** Source material follows **
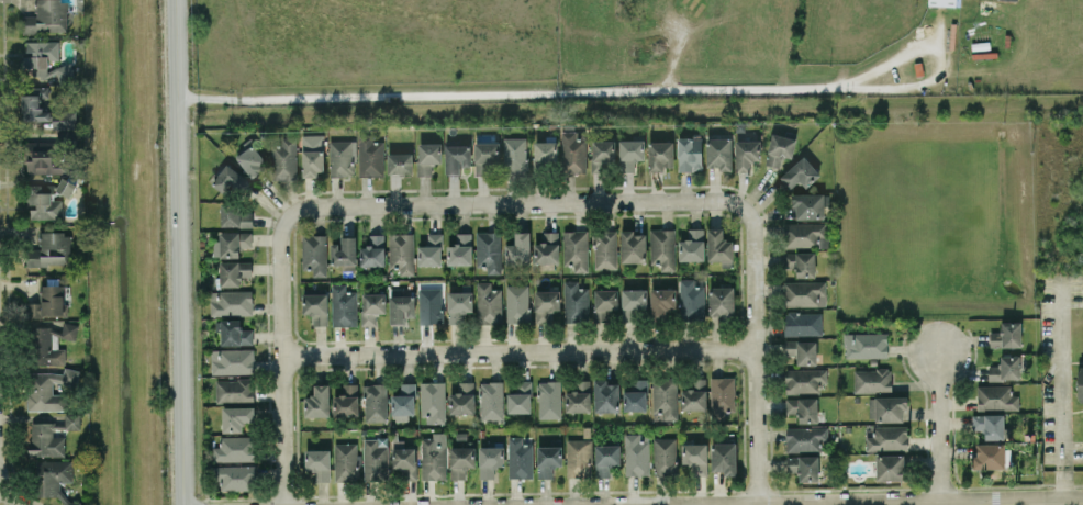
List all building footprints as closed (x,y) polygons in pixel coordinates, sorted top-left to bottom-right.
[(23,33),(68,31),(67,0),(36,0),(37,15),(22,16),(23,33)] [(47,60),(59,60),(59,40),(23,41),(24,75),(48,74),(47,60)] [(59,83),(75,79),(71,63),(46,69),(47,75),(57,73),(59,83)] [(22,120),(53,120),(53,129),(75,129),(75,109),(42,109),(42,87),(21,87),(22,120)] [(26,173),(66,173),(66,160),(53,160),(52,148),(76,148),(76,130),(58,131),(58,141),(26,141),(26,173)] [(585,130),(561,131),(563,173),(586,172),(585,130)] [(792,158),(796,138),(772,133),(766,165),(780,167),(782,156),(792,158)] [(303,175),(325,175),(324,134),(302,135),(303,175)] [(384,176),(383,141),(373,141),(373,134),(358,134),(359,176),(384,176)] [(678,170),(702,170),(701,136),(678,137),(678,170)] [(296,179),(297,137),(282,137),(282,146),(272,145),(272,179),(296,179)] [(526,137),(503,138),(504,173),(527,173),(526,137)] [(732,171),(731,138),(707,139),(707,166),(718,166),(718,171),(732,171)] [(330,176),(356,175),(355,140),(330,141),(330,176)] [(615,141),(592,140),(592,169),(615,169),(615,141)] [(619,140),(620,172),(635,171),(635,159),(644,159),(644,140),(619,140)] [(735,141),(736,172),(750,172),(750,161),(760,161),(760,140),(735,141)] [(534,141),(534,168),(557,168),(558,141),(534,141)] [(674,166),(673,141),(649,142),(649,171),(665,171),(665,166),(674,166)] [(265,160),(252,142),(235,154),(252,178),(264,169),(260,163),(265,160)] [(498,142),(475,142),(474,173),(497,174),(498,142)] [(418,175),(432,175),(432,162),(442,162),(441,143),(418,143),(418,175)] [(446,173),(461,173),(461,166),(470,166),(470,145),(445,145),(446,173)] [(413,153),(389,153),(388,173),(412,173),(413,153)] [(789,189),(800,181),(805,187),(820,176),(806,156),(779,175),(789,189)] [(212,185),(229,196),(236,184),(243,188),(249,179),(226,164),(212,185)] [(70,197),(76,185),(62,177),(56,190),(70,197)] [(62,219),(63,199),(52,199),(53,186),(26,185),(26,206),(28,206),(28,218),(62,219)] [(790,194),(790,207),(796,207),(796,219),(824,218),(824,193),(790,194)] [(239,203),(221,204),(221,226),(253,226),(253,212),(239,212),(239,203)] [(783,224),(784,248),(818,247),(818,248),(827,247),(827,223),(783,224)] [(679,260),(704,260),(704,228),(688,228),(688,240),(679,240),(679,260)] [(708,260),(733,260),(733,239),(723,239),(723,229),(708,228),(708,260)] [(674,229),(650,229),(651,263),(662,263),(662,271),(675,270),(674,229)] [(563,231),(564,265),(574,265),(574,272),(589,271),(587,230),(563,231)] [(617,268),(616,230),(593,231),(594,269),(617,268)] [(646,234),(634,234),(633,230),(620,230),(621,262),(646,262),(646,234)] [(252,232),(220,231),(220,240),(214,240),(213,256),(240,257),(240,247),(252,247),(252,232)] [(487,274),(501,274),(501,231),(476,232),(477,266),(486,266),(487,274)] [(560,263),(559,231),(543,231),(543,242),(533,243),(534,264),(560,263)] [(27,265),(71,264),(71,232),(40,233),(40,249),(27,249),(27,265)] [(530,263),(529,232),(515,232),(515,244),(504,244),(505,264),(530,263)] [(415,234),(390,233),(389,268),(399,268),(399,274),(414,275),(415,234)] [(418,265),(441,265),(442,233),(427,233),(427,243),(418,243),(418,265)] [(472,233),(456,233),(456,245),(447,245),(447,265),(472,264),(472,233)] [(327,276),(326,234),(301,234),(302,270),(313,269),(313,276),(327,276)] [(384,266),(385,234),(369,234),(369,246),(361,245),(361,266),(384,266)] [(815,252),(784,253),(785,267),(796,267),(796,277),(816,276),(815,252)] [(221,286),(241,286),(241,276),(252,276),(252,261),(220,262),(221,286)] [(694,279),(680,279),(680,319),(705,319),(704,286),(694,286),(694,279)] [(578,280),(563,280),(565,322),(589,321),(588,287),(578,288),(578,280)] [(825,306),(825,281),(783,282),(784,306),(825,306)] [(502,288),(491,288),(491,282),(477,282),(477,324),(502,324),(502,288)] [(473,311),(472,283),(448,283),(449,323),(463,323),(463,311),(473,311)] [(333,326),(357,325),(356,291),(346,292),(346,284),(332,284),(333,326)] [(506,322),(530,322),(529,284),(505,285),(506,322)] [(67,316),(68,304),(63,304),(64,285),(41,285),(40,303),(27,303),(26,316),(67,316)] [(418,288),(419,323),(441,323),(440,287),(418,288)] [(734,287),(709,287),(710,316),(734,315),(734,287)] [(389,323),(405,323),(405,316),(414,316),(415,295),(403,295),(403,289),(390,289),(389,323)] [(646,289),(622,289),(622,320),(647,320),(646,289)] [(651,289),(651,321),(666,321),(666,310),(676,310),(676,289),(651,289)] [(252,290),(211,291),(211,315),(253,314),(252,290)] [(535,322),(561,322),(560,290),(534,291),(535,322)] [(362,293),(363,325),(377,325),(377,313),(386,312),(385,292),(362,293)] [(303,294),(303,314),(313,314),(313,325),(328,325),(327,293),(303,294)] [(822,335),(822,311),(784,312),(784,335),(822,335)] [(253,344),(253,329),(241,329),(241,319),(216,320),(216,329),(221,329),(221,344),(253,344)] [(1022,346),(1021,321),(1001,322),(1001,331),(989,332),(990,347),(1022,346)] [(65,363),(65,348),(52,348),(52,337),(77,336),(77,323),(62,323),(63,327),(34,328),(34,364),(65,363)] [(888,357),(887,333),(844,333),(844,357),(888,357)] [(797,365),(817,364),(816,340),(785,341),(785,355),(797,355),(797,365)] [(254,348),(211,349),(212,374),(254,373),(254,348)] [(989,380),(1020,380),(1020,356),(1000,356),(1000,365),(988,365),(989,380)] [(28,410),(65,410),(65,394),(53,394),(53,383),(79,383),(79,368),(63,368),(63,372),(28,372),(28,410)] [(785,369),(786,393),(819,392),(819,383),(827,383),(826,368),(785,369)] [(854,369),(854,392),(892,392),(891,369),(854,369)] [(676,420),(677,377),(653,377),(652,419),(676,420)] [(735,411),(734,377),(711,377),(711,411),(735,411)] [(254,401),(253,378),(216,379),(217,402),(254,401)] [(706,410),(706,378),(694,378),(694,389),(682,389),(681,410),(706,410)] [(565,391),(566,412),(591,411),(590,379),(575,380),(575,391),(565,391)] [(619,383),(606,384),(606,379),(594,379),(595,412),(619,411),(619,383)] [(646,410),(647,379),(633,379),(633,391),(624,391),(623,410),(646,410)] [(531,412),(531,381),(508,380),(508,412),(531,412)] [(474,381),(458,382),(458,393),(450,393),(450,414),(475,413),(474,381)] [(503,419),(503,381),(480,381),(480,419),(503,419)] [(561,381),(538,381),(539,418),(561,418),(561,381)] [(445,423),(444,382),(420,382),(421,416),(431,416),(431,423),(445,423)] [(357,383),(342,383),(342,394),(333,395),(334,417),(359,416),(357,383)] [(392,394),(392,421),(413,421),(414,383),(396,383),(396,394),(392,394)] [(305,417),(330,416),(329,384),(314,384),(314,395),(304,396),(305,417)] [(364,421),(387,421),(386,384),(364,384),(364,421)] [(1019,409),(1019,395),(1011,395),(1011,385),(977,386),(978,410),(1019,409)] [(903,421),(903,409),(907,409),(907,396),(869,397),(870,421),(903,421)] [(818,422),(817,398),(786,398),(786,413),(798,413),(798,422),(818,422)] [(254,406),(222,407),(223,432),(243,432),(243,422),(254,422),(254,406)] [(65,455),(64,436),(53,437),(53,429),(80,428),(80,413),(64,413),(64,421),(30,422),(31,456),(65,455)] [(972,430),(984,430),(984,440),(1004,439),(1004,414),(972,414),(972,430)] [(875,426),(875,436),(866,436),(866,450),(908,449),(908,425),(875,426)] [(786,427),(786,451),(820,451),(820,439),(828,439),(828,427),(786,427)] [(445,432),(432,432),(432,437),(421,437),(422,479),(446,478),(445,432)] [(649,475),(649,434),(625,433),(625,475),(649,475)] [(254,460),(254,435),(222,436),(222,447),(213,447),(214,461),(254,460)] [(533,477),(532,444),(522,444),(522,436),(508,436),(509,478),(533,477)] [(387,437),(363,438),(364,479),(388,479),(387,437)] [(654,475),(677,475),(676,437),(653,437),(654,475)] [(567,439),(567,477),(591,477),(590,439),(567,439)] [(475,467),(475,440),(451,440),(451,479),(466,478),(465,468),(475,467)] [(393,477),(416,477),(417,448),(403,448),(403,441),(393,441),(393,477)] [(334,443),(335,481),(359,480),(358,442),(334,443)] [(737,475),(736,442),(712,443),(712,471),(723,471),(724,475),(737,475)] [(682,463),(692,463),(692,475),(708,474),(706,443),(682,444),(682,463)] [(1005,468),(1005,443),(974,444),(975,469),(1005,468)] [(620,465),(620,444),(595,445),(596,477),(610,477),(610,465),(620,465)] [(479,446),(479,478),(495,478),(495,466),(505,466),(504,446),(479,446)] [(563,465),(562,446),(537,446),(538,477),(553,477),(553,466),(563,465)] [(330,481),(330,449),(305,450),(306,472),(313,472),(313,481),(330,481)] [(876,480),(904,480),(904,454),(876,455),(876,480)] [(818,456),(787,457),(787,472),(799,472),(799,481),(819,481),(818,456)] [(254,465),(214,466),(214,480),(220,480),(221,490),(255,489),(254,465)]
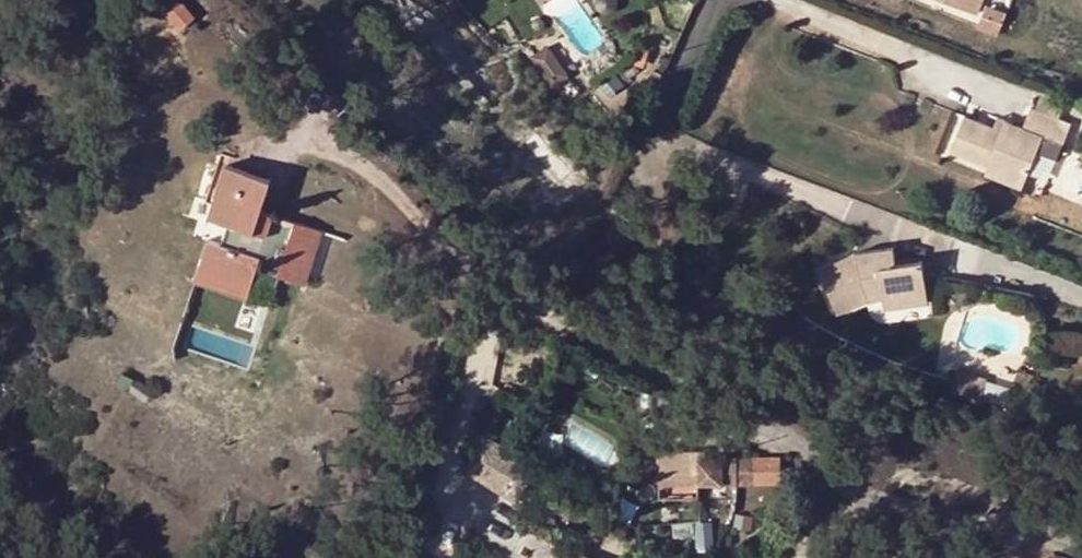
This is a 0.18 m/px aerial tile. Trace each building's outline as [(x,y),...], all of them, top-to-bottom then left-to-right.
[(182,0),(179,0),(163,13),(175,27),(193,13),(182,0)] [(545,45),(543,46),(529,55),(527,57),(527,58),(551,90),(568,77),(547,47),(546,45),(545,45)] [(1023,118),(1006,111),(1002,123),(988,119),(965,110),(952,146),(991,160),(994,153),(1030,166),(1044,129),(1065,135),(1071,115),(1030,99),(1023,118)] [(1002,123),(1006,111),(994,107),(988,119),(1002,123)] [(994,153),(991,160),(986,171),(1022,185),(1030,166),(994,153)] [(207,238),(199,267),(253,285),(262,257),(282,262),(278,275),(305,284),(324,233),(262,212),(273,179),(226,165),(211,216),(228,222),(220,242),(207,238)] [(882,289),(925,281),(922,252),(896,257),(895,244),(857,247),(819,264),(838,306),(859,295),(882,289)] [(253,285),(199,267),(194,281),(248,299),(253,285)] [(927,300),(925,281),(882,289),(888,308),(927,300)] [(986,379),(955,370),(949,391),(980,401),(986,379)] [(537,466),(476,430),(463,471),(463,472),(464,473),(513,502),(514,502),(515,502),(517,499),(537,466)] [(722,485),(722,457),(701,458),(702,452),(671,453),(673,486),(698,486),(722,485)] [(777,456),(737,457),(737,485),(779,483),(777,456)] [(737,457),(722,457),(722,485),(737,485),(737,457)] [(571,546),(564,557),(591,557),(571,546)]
** End of Source material **
* **What you need to do**
Beginning at the line that contains "This is a 0.18", retype each line of the listing up to and including the last one, exactly as it stands, and nothing else.

* **Solution to the exercise**
This is a 0.18 m/px aerial tile. Trace each building's outline as [(x,y),...], all of them, top-to-bottom then left-to-right.
[(182,0),(179,0),(163,13),(175,27),(193,13),(182,0)] [(545,45),(543,46),(529,55),(527,57),(527,58),(551,90),(568,77),(547,47),(546,45),(545,45)] [(1023,118),(1006,111),(1002,123),(988,119),(965,110),(952,146),(991,160),(994,153),(1030,166),(1044,129),(1065,135),(1071,115),(1030,99),(1023,118)] [(1002,123),(1006,111),(994,107),(988,119),(1002,123)] [(994,153),(991,160),(986,171),(1022,185),(1030,166),(994,153)] [(207,238),(199,267),(253,285),(262,257),(282,262),(278,275),(305,284),(324,233),(262,212),(273,179),(226,165),(211,216),(228,222),(220,242),(207,238)] [(882,289),(925,281),(922,252),(896,257),(895,244),(857,247),(819,264),(838,306),(859,295),(882,289)] [(253,285),(199,267),(194,281),(248,299),(253,285)] [(927,300),(925,281),(882,289),(888,308),(927,300)] [(986,379),(955,370),(949,391),(980,401),(986,379)] [(537,466),(476,430),(463,471),(463,472),(464,473),(513,502),(514,502),(515,502),(517,499),(537,466)] [(722,485),(722,457),(701,458),(702,452),(671,453),(673,486),(698,486),(722,485)] [(777,456),(737,457),(737,485),(779,483),(777,456)] [(737,457),(722,457),(722,485),(737,485),(737,457)] [(571,546),(564,557),(591,557),(571,546)]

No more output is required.